Task statement — Below are the entries; determine how many of their lines contain the string "none" and give that figure alone.

(Stored data entries)
····················

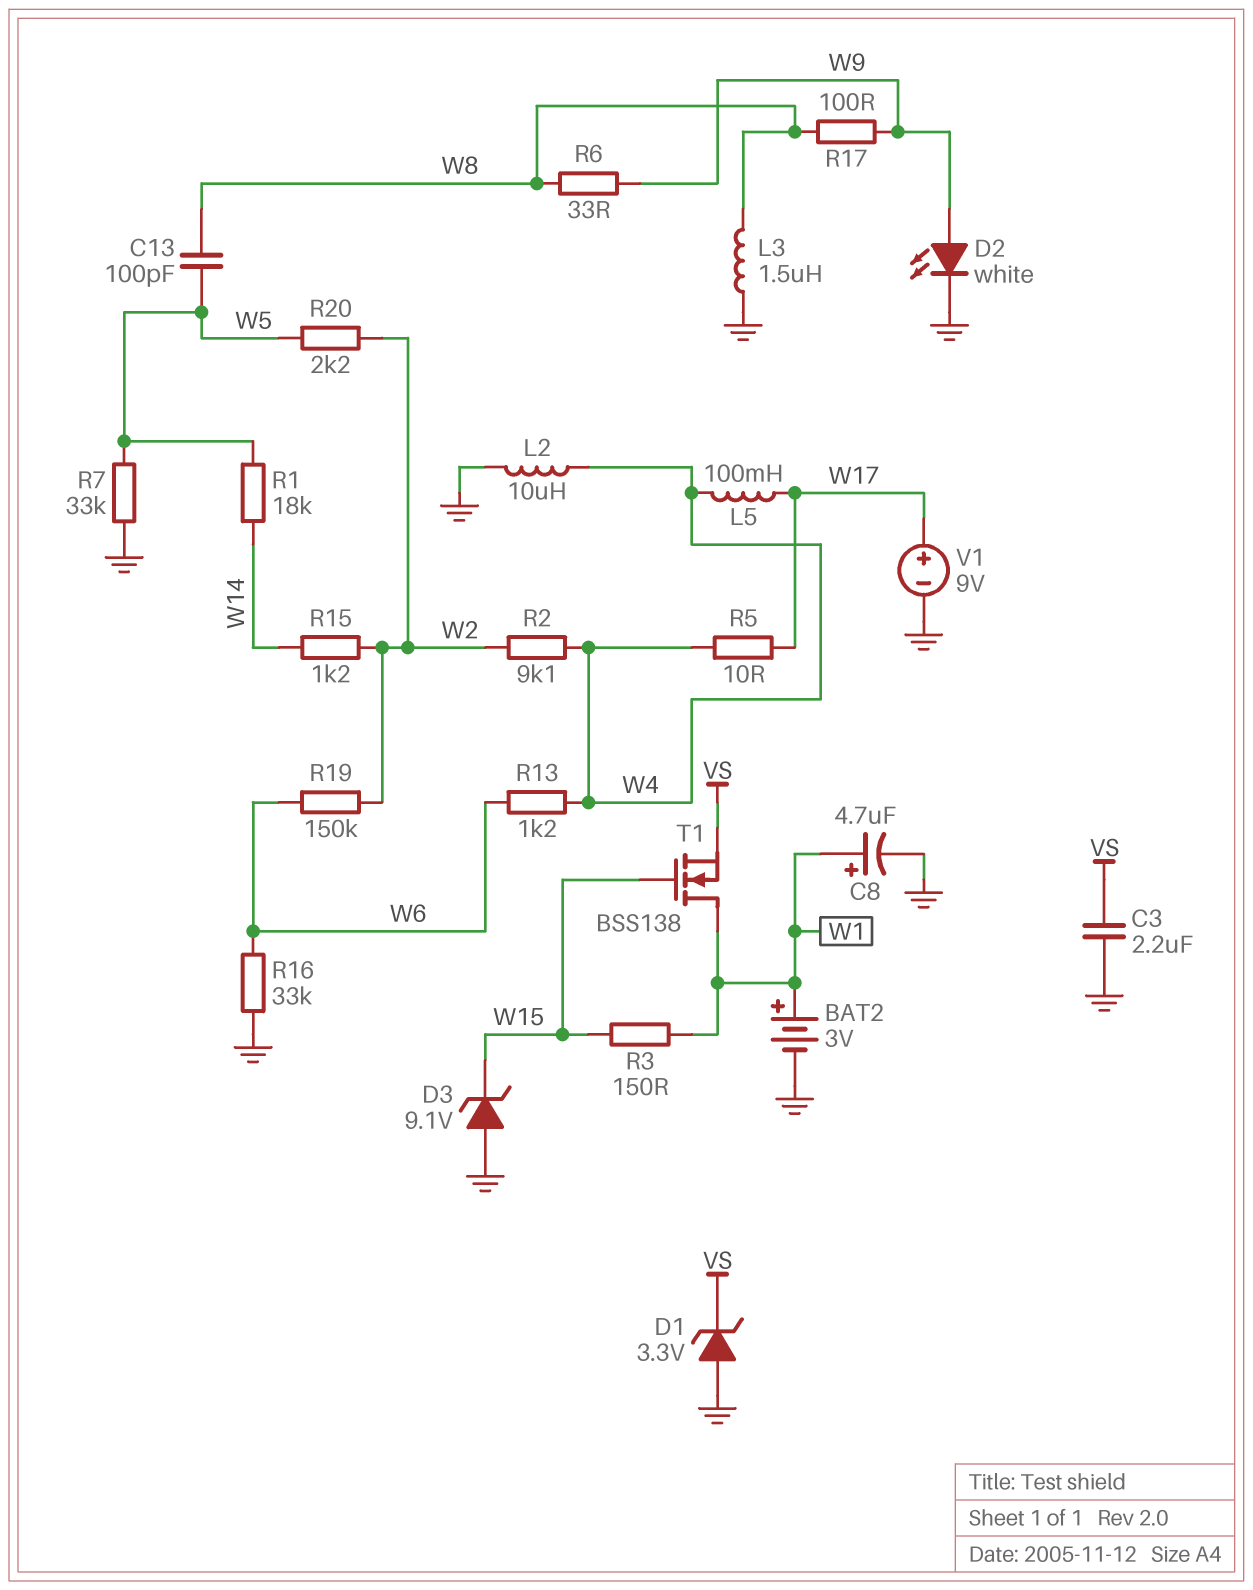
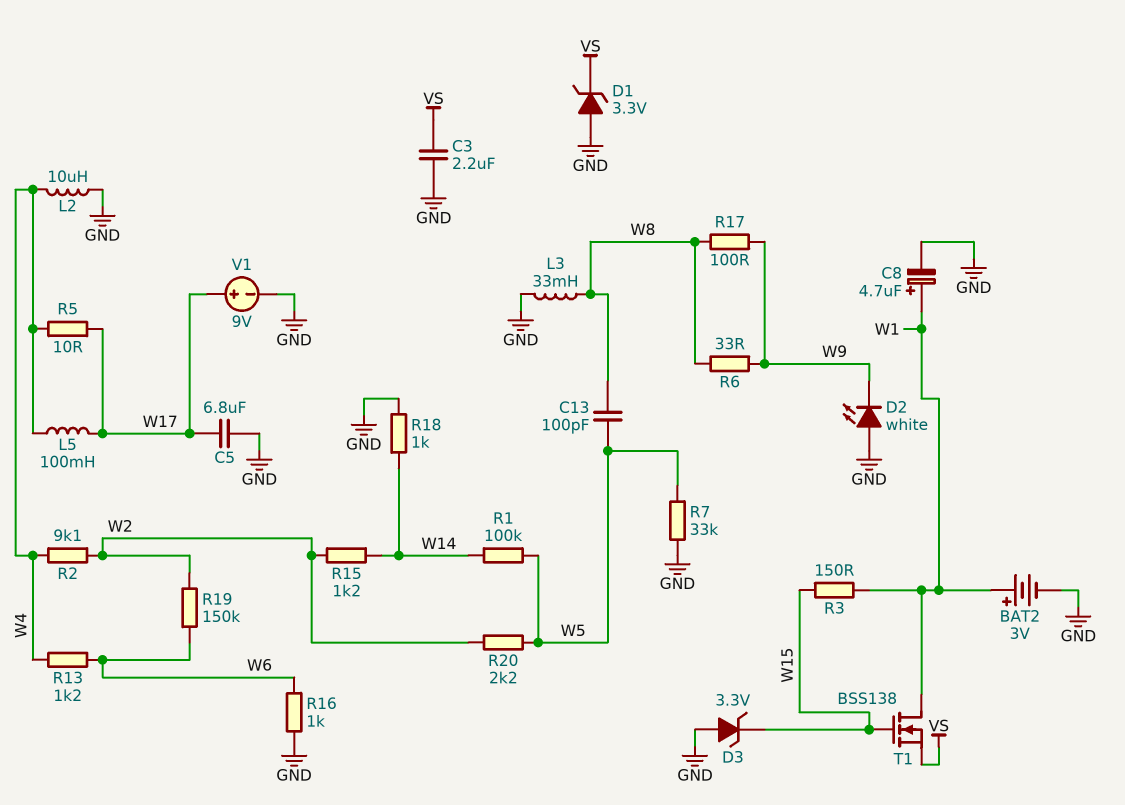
C5: none -> 6.8uF (GND, W17)
D2: LED white (A W9, K GND) -> LED white (A GND, K W9)
D3: zener 9.1V (A GND, K W15) -> zener 3.3V (A GND, K W15)
L3: 1.5uH (GND, W8) -> 33mH (GND, W8)
R1: 18k (W5, W14) -> 100k (W5, W14)
R16: 33k (GND, W6) -> 1k (GND, W6)
R18: none -> 1k (GND, W14)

····················

Result below — 2